■ Work to complete
Reproduce all the data exactly, without pictures.

■ Stored data
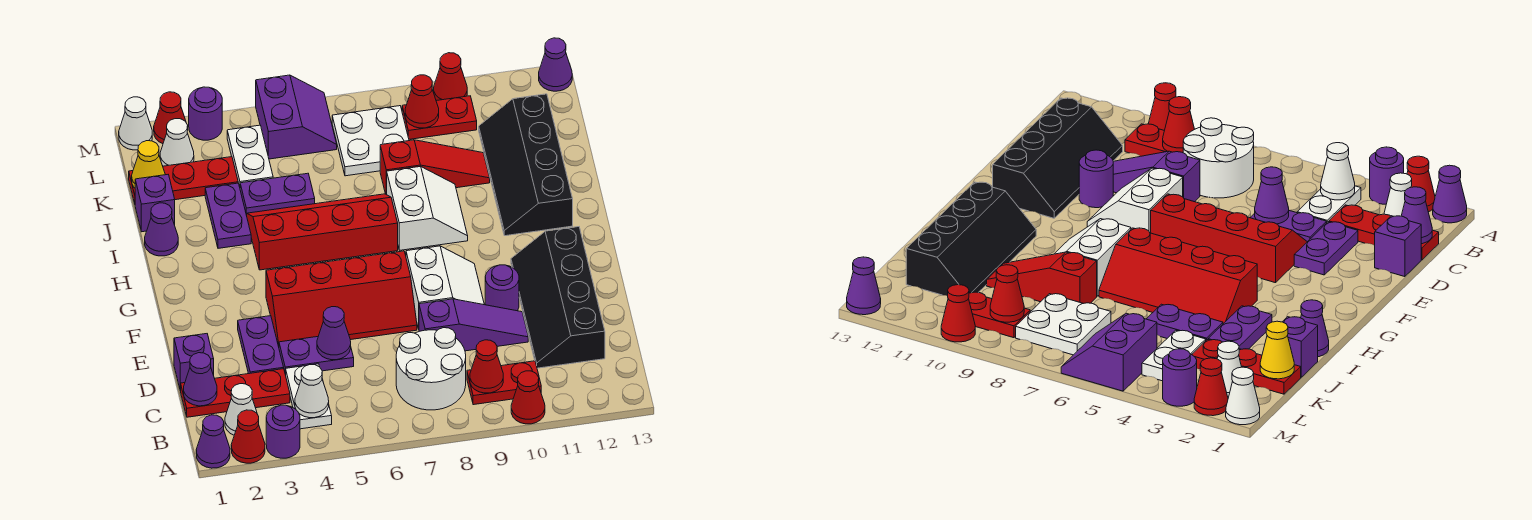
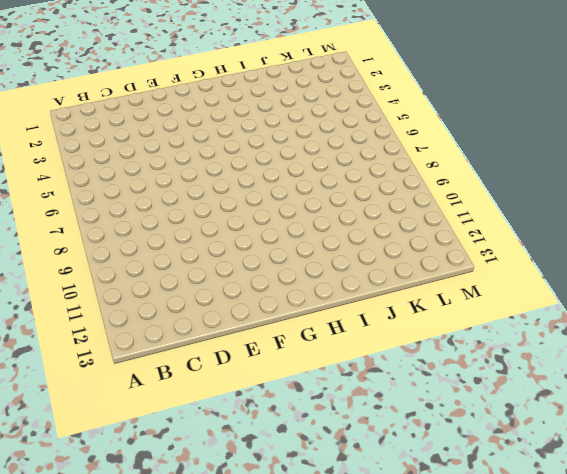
none -> purple cone A1 level 1
none -> red cone A2 level 1
none -> purple round brick A3 level 1
none -> red cone A10 level 1

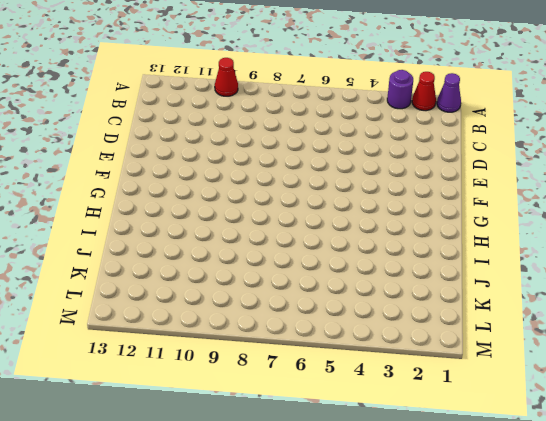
none -> white cone B2 level 1
none -> white plate B4:C4 level 1
none -> white round brick B7:C8 level 1
none -> red plate B9:B10 level 1

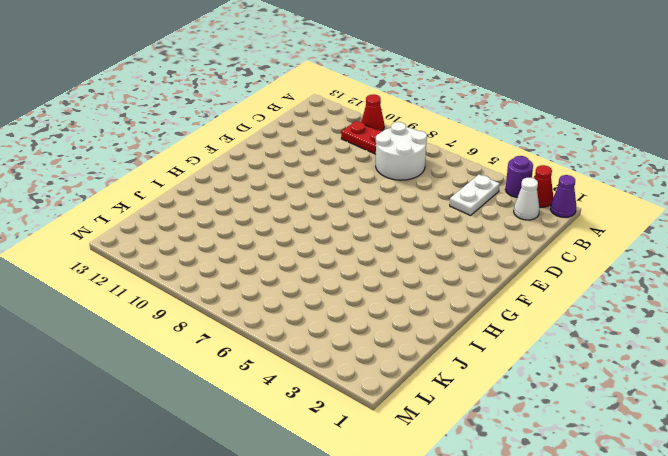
none -> red plate C1:C3 level 1
none -> black slope C11:F12 level 1 top 12
none -> purple brick D1 level 1
none -> purple plate D3:E3 level 1

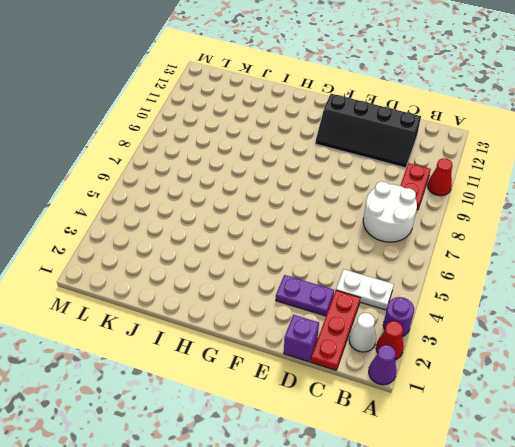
none -> purple plate D4:D5 level 1
none -> purple slope D8:D10 level 1 top 8
none -> red slope E4:F7 level 1 top F
none -> white slope E8:F9 level 1 top 8

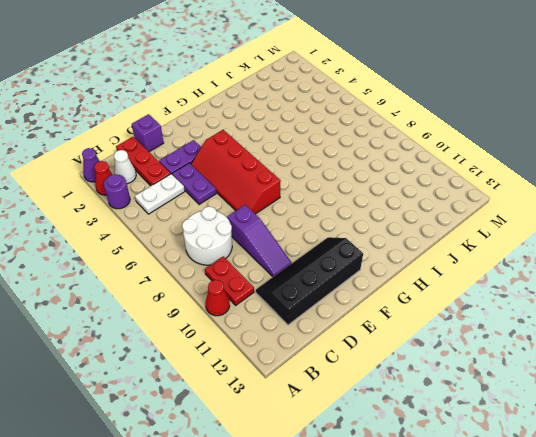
none -> white slope E8:F9 level 1 top 8
none -> purple round brick E10 level 1
none -> red slope H4:I7 level 1 top H
none -> white slope H8:I9 level 1 top 8

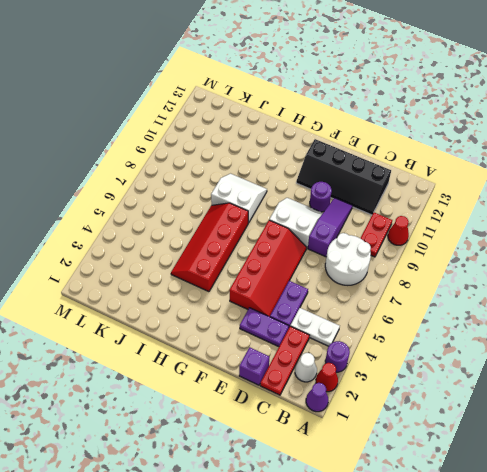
none -> black slope H11:K12 level 1 top 12
none -> purple cone I1 level 1
none -> purple plate I3:J3 level 1
none -> purple brick J1 level 1

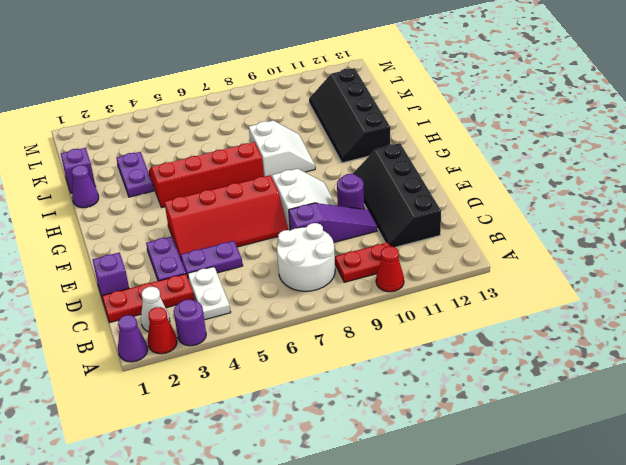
none -> purple plate J4:J5 level 1
none -> red slope J8:J10 level 1 top 8
none -> red plate K1:K3 level 1
none -> white plate K4:L4 level 1

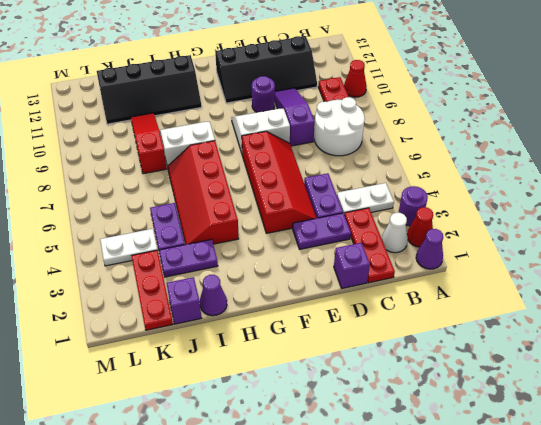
none -> white plate K7:L8 level 1
none -> white cone L2 level 1
none -> purple slope L5:M6 level 1 top 5
none -> red plate L9:L10 level 1

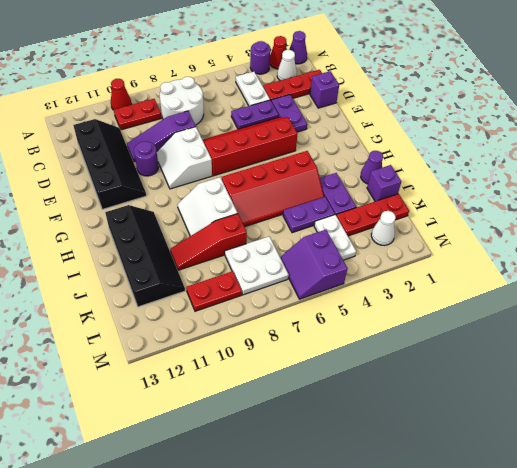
none -> white cone M1 level 1
none -> red cone M2 level 1
none -> purple round brick M3 level 1
none -> red cone M10 level 1

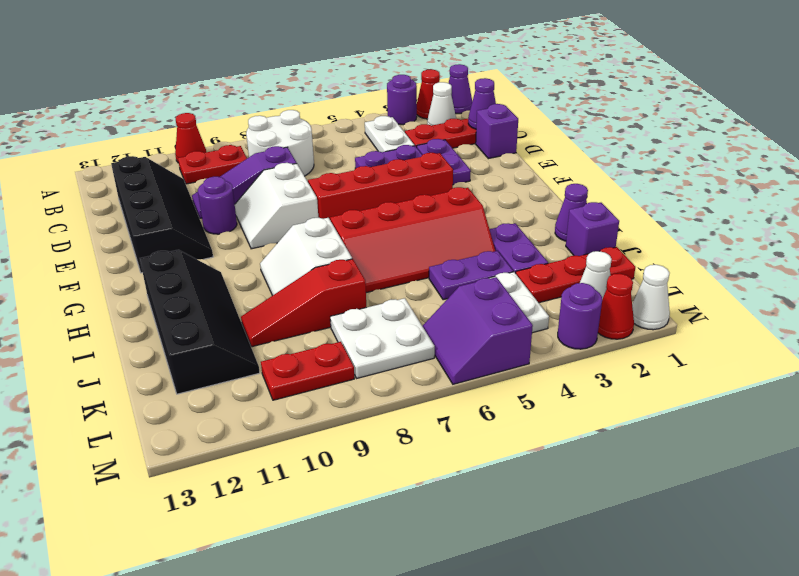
none -> red cone M10 level 1
none -> purple cone M13 level 1
none -> white cone B4 level 2
none -> red cone B9 level 2

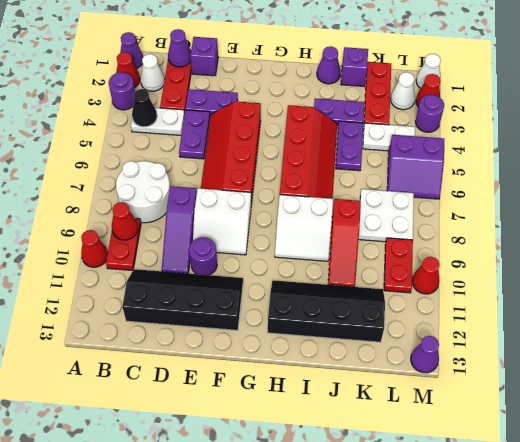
black cone B4 level 2 -> white cone B4 level 2
none -> purple cone D5 level 2
none -> yellow cone K1 level 2
none -> red cone L9 level 2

■ Expected answer
none -> purple cone A1 level 1
none -> red cone A2 level 1
none -> purple round brick A3 level 1
none -> red cone A10 level 1

none -> white cone B2 level 1
none -> white plate B4:C4 level 1
none -> white round brick B7:C8 level 1
none -> red plate B9:B10 level 1

none -> red plate C1:C3 level 1
none -> black slope C11:F12 level 1 top 12
none -> purple brick D1 level 1
none -> purple plate D3:E3 level 1

none -> purple plate D4:D5 level 1
none -> purple slope D8:D10 level 1 top 8
none -> red slope E4:F7 level 1 top F
none -> white slope E8:F9 level 1 top 8

none -> white slope E8:F9 level 1 top 8
none -> purple round brick E10 level 1
none -> red slope H4:I7 level 1 top H
none -> white slope H8:I9 level 1 top 8

none -> black slope H11:K12 level 1 top 12
none -> purple cone I1 level 1
none -> purple plate I3:J3 level 1
none -> purple brick J1 level 1

none -> purple plate J4:J5 level 1
none -> red slope J8:J10 level 1 top 8
none -> red plate K1:K3 level 1
none -> white plate K4:L4 level 1

none -> white plate K7:L8 level 1
none -> white cone L2 level 1
none -> purple slope L5:M6 level 1 top 5
none -> red plate L9:L10 level 1

none -> white cone M1 level 1
none -> red cone M2 level 1
none -> purple round brick M3 level 1
none -> red cone M10 level 1

none -> red cone M10 level 1
none -> purple cone M13 level 1
none -> white cone B4 level 2
none -> red cone B9 level 2

black cone B4 level 2 -> white cone B4 level 2
none -> purple cone D5 level 2
none -> yellow cone K1 level 2
none -> red cone L9 level 2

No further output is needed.